(INPUT FOR THIS TASK Opens)

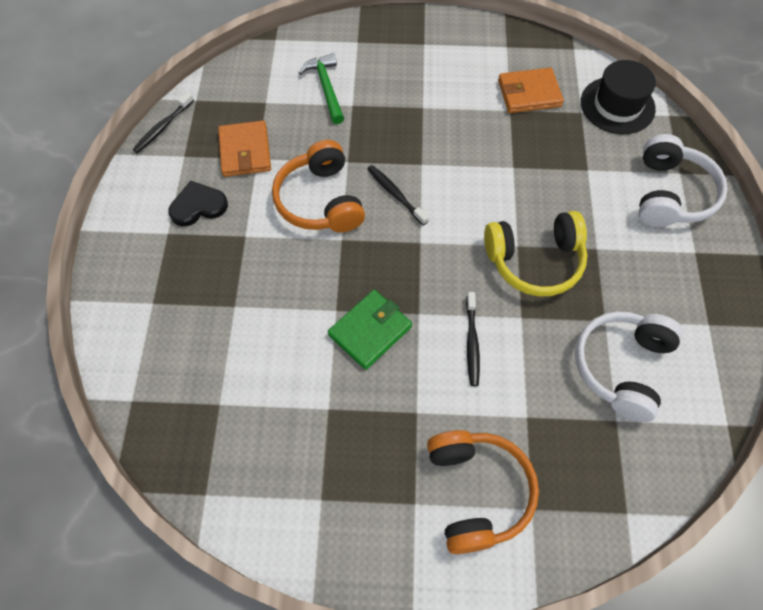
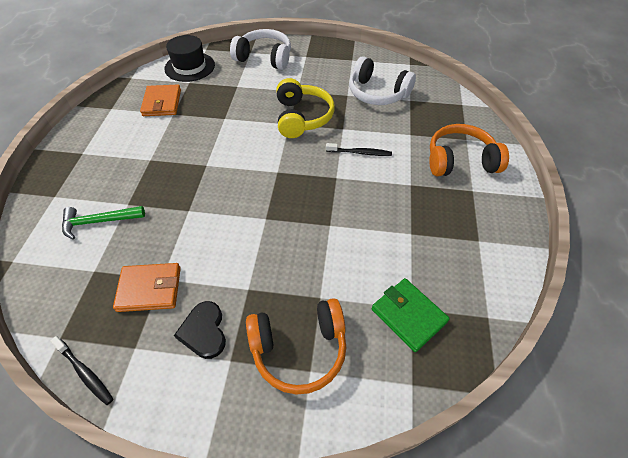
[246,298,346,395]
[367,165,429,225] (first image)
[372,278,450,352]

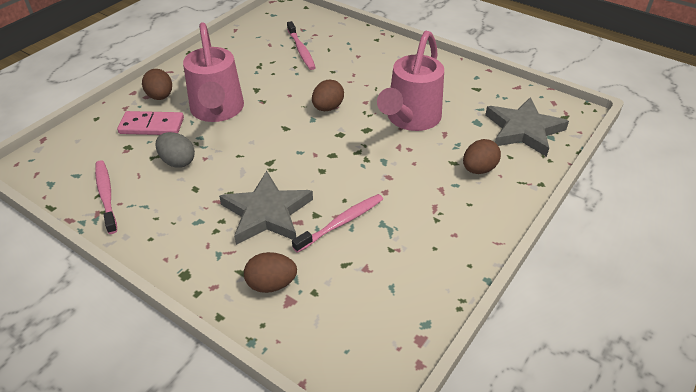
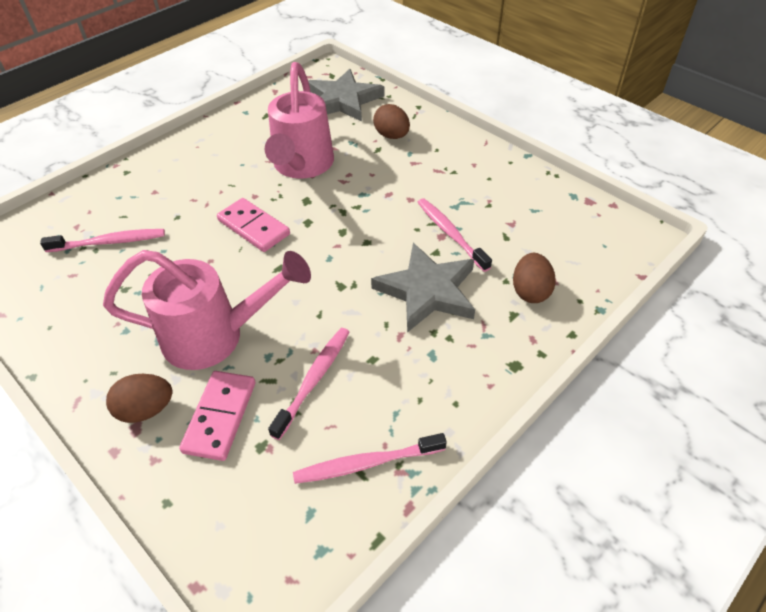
[265,62,334,179]
[217,198,290,252]
[268,328,349,440]

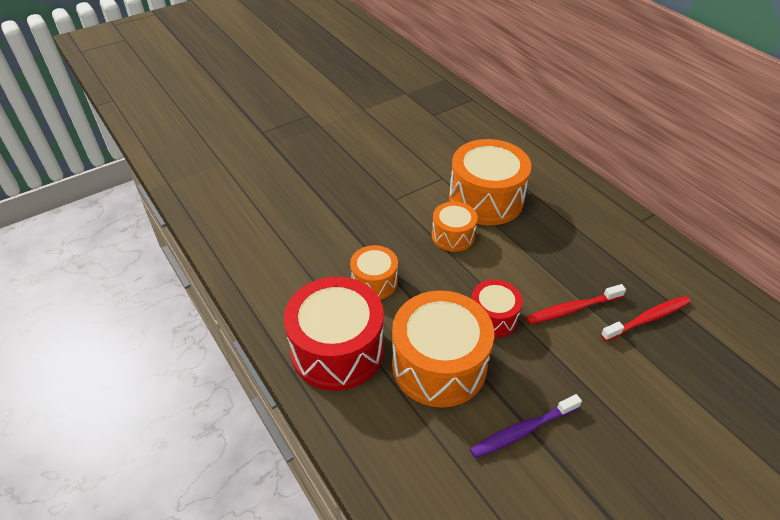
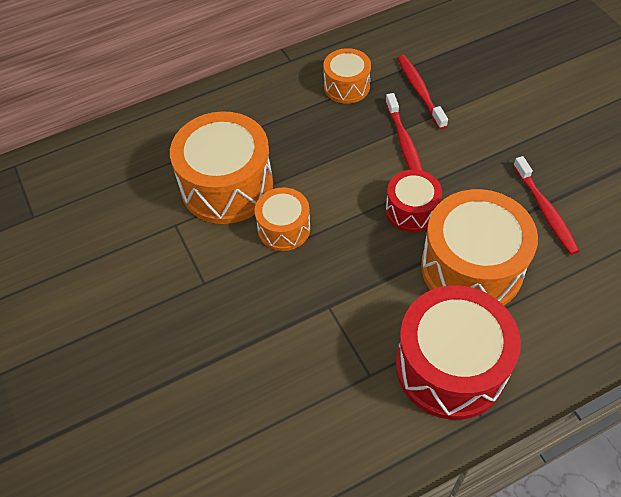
[323,48,371,104]
[513,156,579,255]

(INPUT FOR THIS TASK Closes)

INSTRUCTIONS TO FOLLOW:
Would you reproduce the records exactly as they stand, but without the pictures?

ANSWER SPACE:
[246,298,346,395]
[367,165,429,225] (first image)
[372,278,450,352]

[265,62,334,179]
[217,198,290,252]
[268,328,349,440]

[323,48,371,104]
[513,156,579,255]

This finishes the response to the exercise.